DIRECTIONS FOR THIS TASK: Look for "mouse" in each line of the records, and copy the lines that have it.

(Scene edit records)

+++

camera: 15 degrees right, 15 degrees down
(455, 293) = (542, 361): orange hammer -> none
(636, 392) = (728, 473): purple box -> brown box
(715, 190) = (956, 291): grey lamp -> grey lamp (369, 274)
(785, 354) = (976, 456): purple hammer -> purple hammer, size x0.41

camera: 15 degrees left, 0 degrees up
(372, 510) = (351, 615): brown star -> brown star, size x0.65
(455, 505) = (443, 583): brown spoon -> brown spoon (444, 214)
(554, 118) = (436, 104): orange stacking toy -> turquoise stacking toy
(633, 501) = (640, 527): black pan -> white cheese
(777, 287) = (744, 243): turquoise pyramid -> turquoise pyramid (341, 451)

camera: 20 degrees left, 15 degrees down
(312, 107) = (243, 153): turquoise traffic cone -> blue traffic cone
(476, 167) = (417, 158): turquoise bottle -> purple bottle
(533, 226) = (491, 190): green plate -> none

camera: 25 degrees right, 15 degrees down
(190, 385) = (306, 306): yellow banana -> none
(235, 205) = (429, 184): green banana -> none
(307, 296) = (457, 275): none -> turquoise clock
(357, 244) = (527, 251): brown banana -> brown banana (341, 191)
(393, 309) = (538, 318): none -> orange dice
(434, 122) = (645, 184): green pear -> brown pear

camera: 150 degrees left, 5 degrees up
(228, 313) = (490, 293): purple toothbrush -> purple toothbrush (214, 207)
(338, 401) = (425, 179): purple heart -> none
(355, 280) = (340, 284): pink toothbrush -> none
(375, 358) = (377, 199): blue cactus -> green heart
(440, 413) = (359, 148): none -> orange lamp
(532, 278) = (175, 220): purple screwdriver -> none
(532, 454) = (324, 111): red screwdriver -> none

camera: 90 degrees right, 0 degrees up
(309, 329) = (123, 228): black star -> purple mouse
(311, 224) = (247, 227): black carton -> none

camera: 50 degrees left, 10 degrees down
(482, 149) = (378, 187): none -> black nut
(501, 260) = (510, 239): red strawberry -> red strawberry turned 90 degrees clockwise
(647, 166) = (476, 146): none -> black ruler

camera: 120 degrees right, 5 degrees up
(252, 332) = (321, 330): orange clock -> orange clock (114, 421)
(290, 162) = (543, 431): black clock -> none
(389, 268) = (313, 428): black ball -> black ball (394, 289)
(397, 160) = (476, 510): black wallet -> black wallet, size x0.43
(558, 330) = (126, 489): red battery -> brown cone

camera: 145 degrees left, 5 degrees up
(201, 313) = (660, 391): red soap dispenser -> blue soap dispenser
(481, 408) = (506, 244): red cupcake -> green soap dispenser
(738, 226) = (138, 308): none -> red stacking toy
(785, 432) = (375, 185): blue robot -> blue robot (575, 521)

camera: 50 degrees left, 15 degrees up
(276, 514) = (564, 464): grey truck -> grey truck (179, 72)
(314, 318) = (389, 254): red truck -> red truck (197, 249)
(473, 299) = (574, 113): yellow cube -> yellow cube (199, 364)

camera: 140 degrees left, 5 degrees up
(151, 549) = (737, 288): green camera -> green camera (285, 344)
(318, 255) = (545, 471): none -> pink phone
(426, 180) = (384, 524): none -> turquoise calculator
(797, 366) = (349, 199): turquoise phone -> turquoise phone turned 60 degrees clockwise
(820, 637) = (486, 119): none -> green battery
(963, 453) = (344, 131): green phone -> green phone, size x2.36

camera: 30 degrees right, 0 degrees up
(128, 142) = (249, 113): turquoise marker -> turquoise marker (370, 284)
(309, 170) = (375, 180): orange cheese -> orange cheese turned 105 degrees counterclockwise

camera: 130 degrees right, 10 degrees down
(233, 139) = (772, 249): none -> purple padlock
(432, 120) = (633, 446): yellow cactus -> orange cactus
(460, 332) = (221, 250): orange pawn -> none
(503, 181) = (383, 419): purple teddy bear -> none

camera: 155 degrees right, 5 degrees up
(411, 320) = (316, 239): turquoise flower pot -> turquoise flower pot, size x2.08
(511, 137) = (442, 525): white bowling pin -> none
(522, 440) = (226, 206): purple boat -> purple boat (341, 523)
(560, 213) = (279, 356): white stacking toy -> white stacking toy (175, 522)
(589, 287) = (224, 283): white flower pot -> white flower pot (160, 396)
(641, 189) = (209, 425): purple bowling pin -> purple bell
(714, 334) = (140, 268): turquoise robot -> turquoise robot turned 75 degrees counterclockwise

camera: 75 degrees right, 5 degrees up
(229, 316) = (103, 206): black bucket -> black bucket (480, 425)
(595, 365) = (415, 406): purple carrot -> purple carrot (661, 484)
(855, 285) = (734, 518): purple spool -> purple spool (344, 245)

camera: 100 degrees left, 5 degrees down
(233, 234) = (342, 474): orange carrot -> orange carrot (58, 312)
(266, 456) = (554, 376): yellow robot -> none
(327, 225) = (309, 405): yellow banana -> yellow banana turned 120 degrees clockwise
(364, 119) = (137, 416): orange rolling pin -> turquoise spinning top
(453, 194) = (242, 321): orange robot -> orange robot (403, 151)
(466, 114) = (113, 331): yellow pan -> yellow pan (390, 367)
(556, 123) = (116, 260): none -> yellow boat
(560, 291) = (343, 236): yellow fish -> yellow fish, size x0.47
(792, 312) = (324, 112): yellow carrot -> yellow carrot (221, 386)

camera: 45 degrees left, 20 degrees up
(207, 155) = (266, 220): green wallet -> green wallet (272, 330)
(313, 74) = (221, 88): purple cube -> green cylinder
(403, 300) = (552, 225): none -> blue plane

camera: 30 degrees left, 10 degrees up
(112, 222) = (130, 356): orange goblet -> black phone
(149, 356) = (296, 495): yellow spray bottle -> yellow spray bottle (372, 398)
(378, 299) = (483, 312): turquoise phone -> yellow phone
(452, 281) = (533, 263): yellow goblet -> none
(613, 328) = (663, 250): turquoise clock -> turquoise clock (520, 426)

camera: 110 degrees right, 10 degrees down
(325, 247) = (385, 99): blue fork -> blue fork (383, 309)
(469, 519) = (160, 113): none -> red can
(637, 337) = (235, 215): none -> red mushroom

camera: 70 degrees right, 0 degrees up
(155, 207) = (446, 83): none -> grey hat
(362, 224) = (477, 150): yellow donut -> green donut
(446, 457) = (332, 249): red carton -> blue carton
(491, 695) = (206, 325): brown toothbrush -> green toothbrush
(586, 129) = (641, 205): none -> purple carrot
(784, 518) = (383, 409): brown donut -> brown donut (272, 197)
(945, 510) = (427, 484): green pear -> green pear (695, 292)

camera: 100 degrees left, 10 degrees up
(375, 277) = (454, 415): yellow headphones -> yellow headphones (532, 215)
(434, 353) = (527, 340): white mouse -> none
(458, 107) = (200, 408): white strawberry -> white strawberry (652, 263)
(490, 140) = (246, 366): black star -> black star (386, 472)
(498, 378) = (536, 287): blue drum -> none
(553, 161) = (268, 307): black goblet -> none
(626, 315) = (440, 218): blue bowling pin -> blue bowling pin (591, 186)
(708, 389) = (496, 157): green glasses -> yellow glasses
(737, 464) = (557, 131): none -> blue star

+++

RESULT OF THIS EXERCISE:
(309, 329) = (123, 228): black star -> purple mouse
(434, 353) = (527, 340): white mouse -> none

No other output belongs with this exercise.